## PROBLEM DETAILS
Every line below that holds the word "none" must be listed.

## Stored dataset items
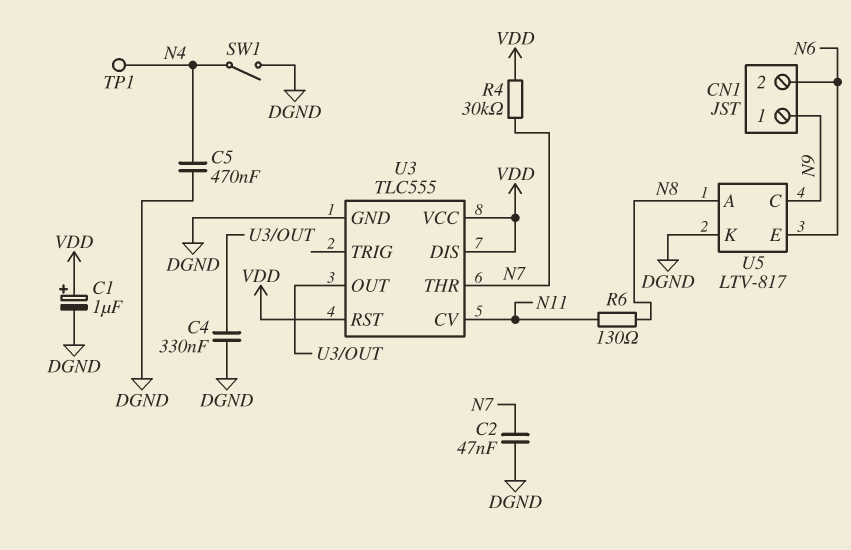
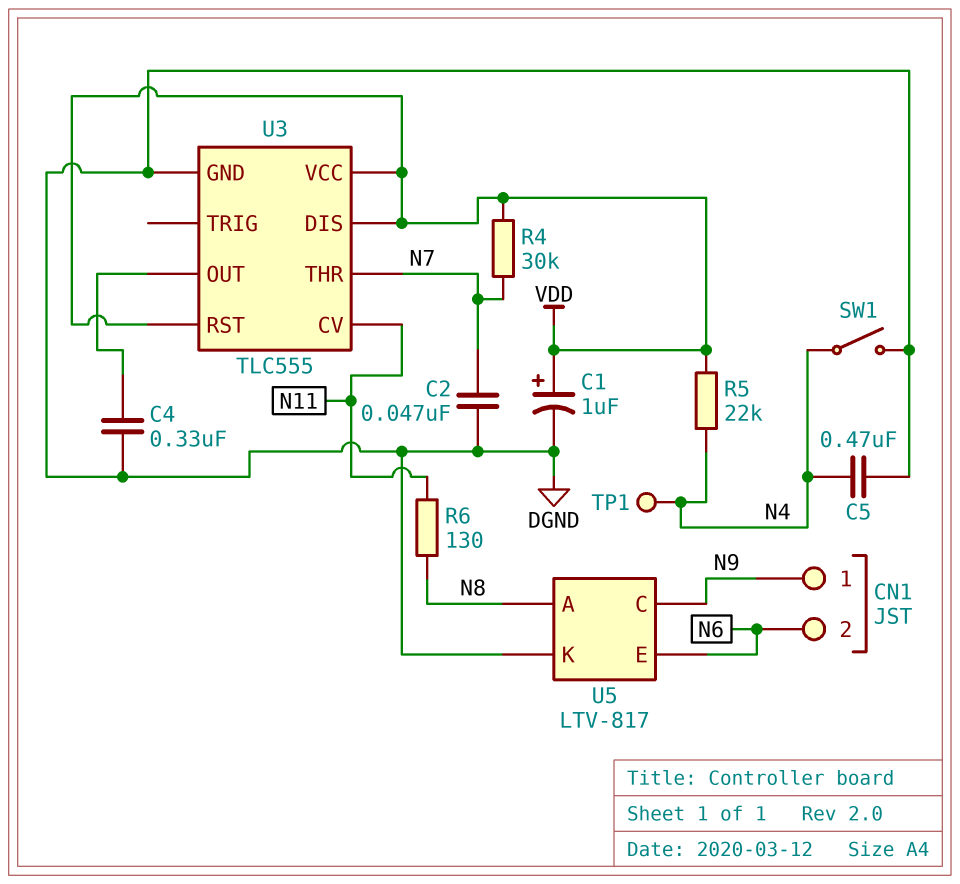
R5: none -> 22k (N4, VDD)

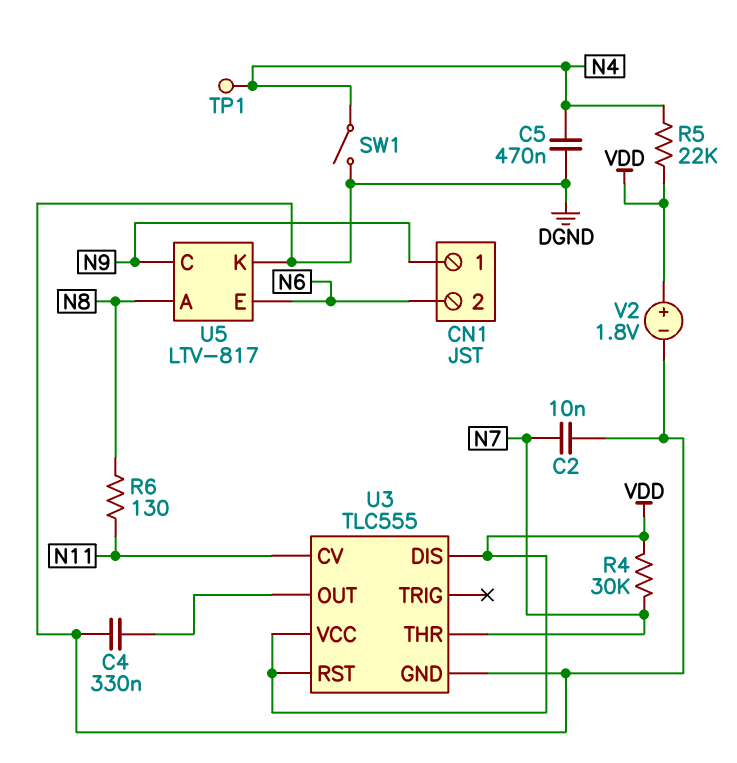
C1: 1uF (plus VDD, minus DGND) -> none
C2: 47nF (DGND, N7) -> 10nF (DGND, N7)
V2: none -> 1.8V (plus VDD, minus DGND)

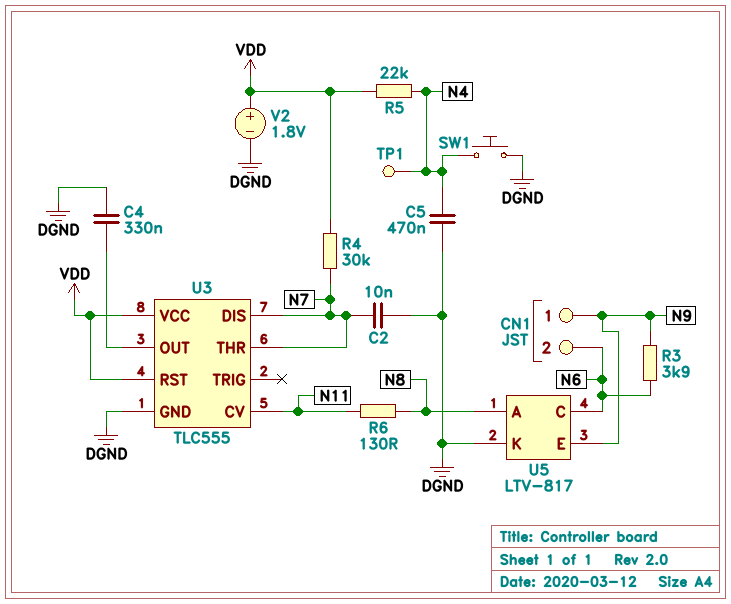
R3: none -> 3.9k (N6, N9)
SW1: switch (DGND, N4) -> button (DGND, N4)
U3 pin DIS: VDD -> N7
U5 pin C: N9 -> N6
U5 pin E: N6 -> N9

--

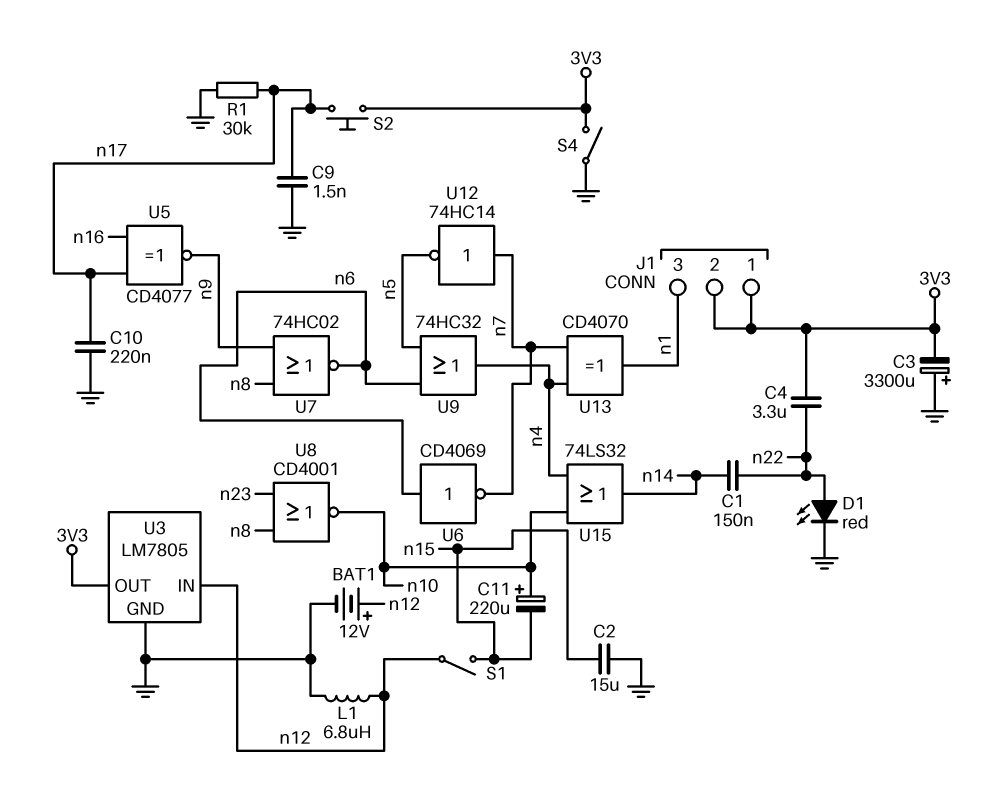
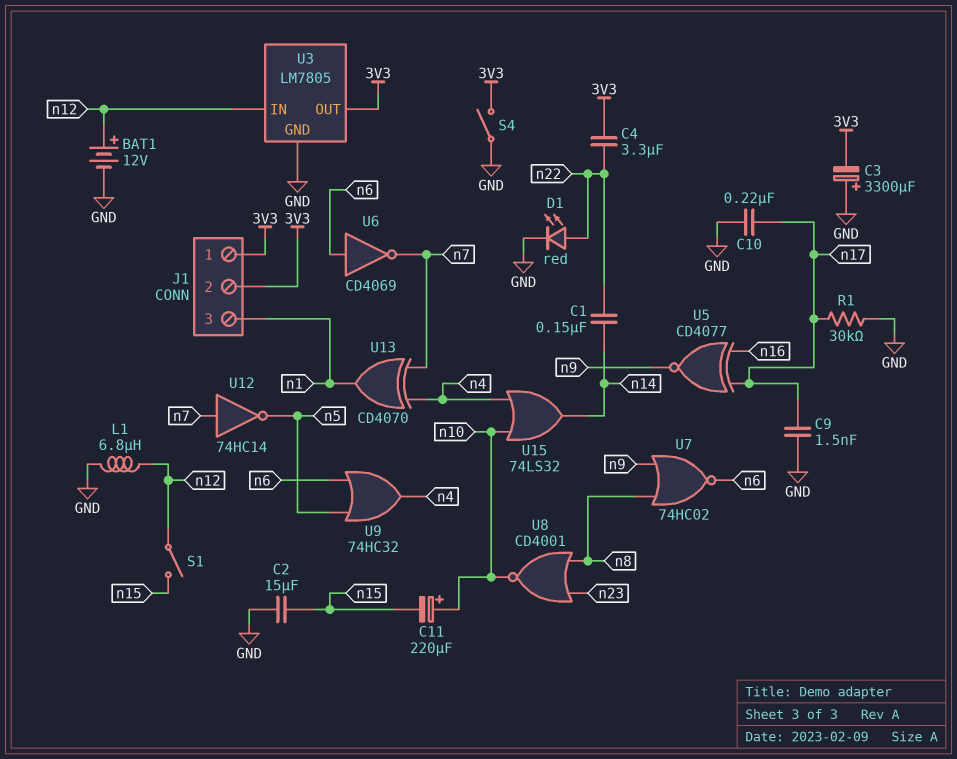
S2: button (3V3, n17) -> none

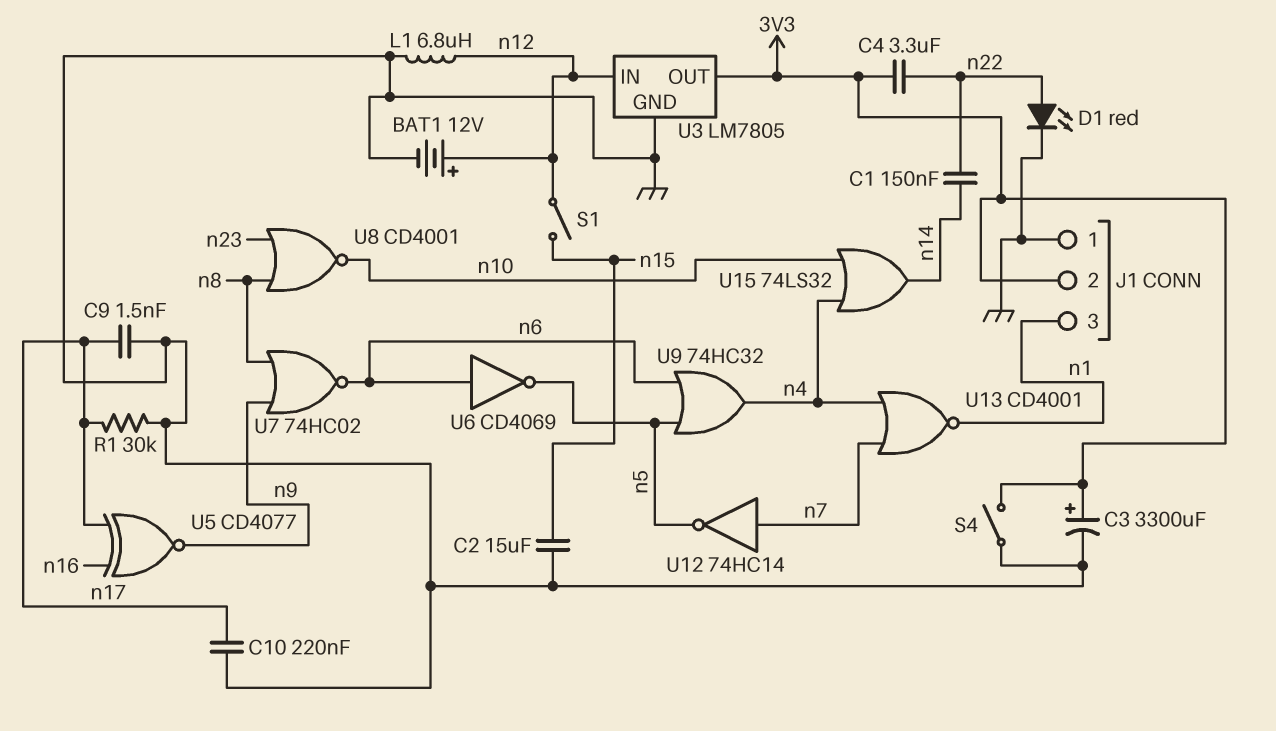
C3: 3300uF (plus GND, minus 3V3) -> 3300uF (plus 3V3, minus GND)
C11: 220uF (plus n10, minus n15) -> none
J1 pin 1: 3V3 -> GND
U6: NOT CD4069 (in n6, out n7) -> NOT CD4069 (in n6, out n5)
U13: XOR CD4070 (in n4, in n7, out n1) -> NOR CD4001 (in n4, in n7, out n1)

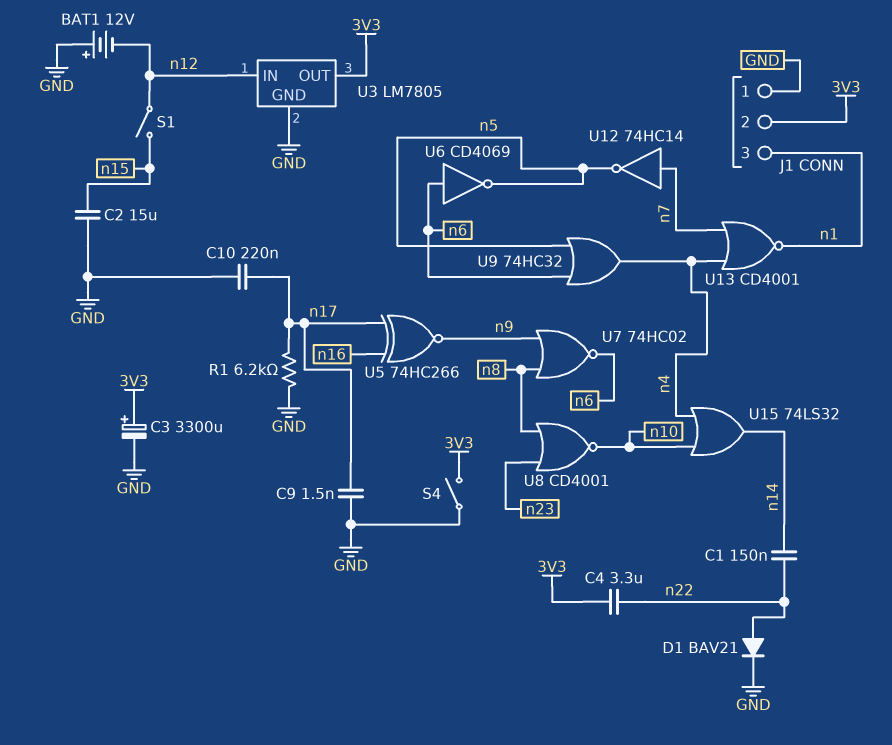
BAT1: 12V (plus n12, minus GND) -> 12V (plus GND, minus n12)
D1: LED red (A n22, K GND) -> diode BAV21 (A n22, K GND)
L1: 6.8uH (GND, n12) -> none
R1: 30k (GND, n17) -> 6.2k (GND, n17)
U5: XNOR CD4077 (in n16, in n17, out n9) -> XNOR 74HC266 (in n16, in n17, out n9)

## EXERCISE RESULT
R5: none -> 22k (N4, VDD)
C1: 1uF (plus VDD, minus DGND) -> none
V2: none -> 1.8V (plus VDD, minus DGND)
R3: none -> 3.9k (N6, N9)
S2: button (3V3, n17) -> none
C11: 220uF (plus n10, minus n15) -> none
L1: 6.8uH (GND, n12) -> none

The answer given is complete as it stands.